*Exercise directions*. Repeat the records word for word, from the line that contains "black rectangle: rotated 8 degrees clockwise" through the line that contains "orange square: rotated", both included. Leave the pictures out.

*Exercise input*.
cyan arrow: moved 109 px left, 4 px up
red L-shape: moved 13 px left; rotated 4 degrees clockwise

* * *

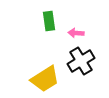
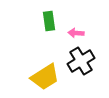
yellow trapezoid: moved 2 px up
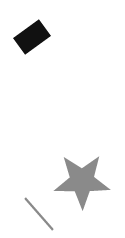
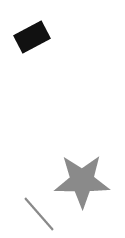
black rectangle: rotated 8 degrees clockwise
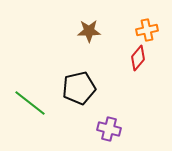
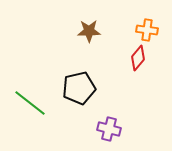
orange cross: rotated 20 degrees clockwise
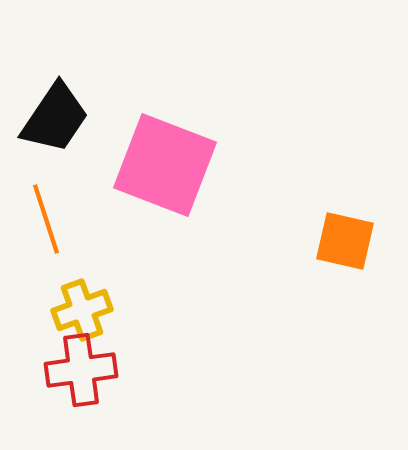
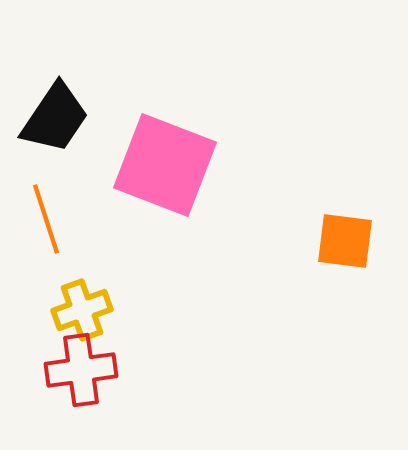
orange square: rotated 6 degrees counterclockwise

*Answer below*.
black rectangle: rotated 8 degrees clockwise
orange cross: rotated 20 degrees clockwise
orange square: rotated 6 degrees counterclockwise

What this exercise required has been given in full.